#### ASSIGNMENT
Return the line containing "purple brick A6" and all lines after it exactly; stop at the end of the material.

#### EXERCISE MATERIAL
○ ○ ○ ○ ○
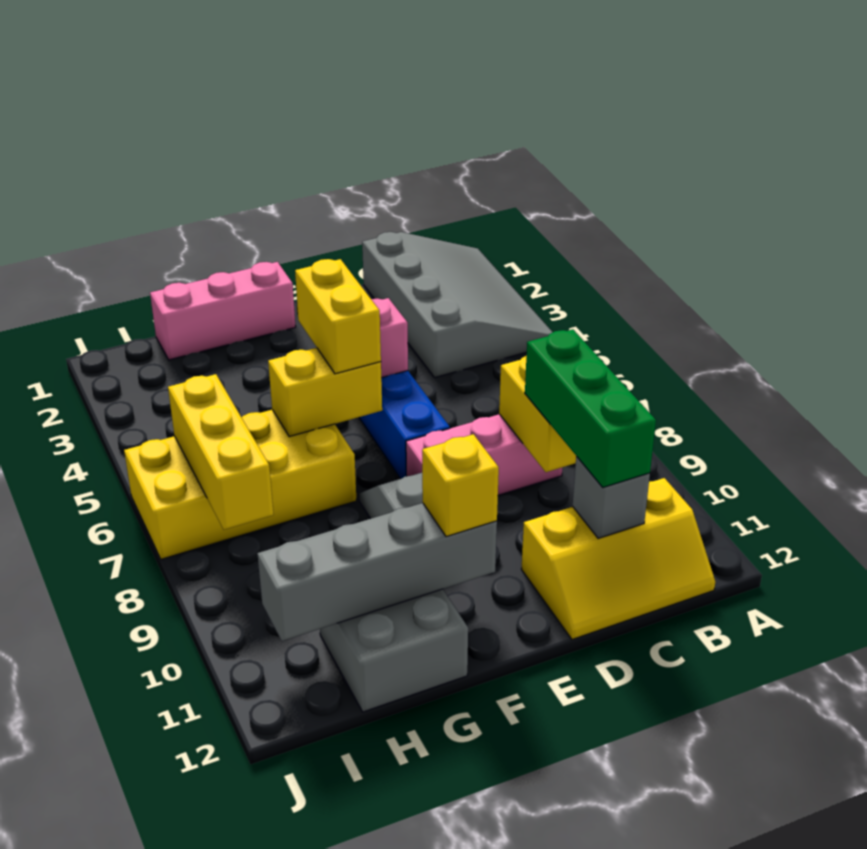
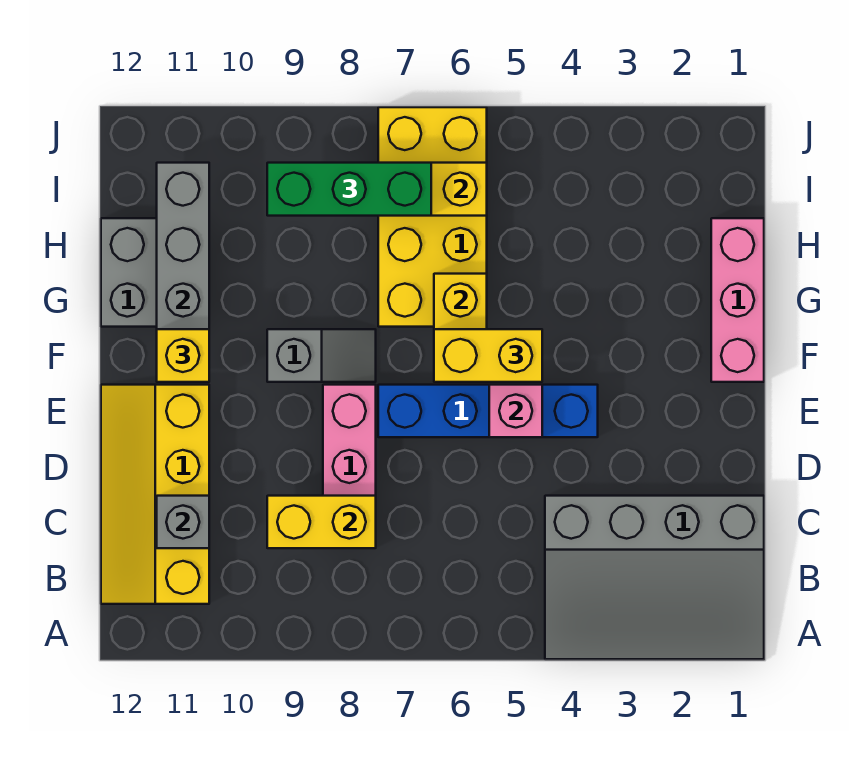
yellow slope B11:D12 level 1 top 11 -> yellow slope B11:E12 level 1 top 11
green brick C9:C11 level 3 -> green brick I7:I9 level 3

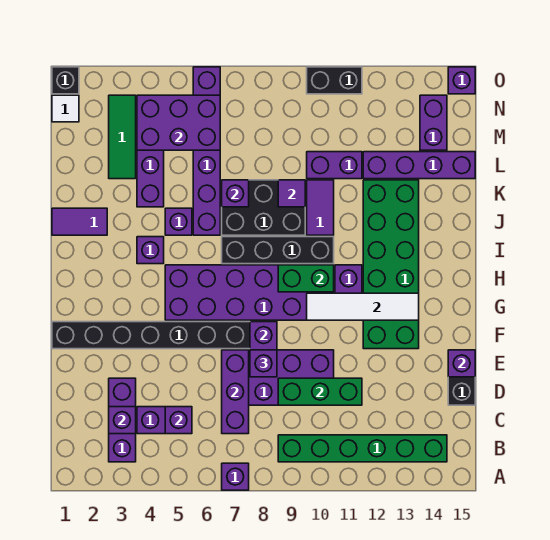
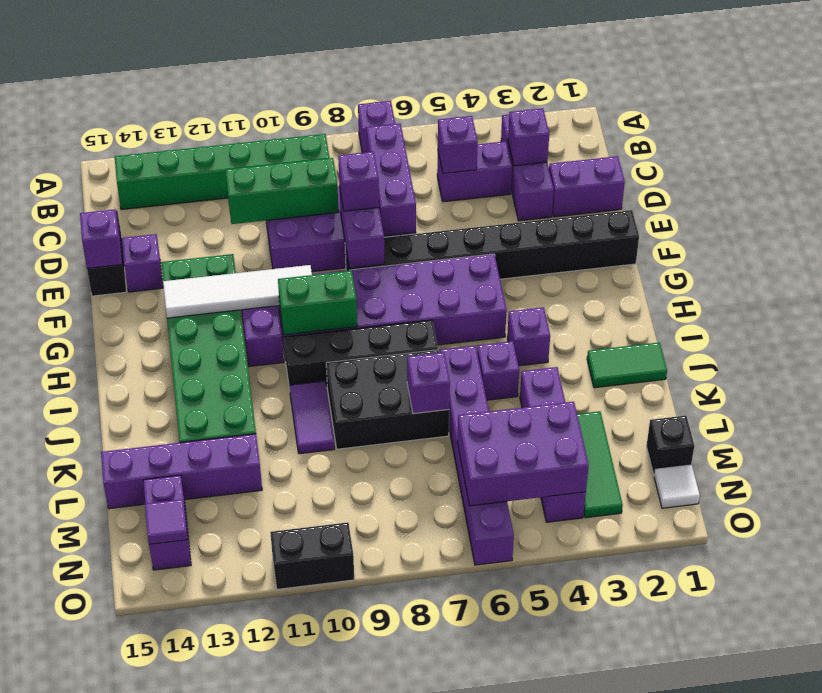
purple tile J1:J2 level 1 -> green tile J1:J2 level 1
purple tile K9 level 2 -> purple tile N14 level 2
purple brick L10:L11 level 1 -> purple brick D1:D2 level 1
black brick O1 level 1 -> black brick M1 level 1
purple brick O15 level 1 -> purple brick E14 level 1

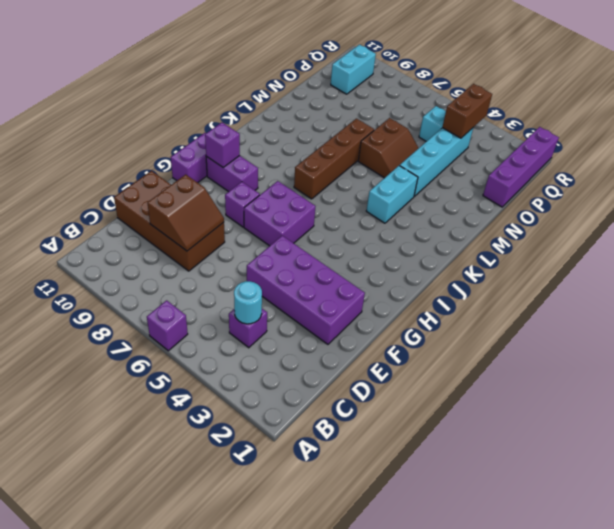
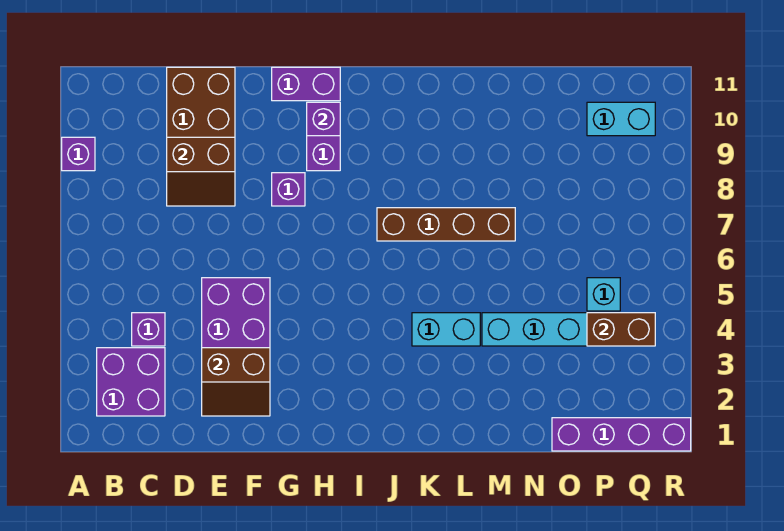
purple brick A6 level 1 -> purple brick A9 level 1
cyan round brick C4 level 2 -> none
purple brick G6:H7 level 1 -> purple brick B2:C3 level 1
brown slope M5:N6 level 1 top 6 -> brown slope E2:F3 level 2 top 3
○ ○ ○ ○ ○
#### RESPONSE
purple brick A6 level 1 -> purple brick A9 level 1
cyan round brick C4 level 2 -> none
purple brick G6:H7 level 1 -> purple brick B2:C3 level 1
brown slope M5:N6 level 1 top 6 -> brown slope E2:F3 level 2 top 3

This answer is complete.